Here is the task for the records below: repeat exactly the lines from the one with "turquoise cutting board [549,62,612,105]" to the one with "blue nut [278,540,335,597] -> none", both included, and nothing else.
----- DATA -----
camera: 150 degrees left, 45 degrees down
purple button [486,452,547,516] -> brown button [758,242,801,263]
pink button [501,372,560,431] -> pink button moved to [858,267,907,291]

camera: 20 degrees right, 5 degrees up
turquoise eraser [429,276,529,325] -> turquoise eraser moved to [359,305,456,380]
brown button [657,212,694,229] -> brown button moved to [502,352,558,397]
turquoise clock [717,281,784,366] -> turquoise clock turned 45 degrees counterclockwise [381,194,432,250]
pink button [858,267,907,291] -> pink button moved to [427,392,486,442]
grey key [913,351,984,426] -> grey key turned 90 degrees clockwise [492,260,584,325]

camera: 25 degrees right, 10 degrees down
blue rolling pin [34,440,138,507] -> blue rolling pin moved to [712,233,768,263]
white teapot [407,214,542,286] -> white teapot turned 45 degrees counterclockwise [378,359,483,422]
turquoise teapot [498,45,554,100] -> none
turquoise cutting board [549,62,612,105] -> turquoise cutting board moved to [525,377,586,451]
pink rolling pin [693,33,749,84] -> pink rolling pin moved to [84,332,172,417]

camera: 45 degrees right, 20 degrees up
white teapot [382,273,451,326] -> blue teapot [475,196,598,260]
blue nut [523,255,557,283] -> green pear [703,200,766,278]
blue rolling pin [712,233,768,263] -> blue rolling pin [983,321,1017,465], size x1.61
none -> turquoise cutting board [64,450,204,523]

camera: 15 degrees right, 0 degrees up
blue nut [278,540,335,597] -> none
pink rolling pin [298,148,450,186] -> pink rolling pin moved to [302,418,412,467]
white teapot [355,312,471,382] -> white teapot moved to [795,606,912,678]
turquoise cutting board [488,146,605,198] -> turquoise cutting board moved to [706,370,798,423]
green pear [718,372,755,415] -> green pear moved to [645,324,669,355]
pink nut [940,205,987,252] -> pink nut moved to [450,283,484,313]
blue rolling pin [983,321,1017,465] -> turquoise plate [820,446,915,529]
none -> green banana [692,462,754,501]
-----
● **COMPLETED EXERCISE**
turquoise cutting board [549,62,612,105] -> turquoise cutting board moved to [525,377,586,451]
pink rolling pin [693,33,749,84] -> pink rolling pin moved to [84,332,172,417]

camera: 45 degrees right, 20 degrees up
white teapot [382,273,451,326] -> blue teapot [475,196,598,260]
blue nut [523,255,557,283] -> green pear [703,200,766,278]
blue rolling pin [712,233,768,263] -> blue rolling pin [983,321,1017,465], size x1.61
none -> turquoise cutting board [64,450,204,523]

camera: 15 degrees right, 0 degrees up
blue nut [278,540,335,597] -> none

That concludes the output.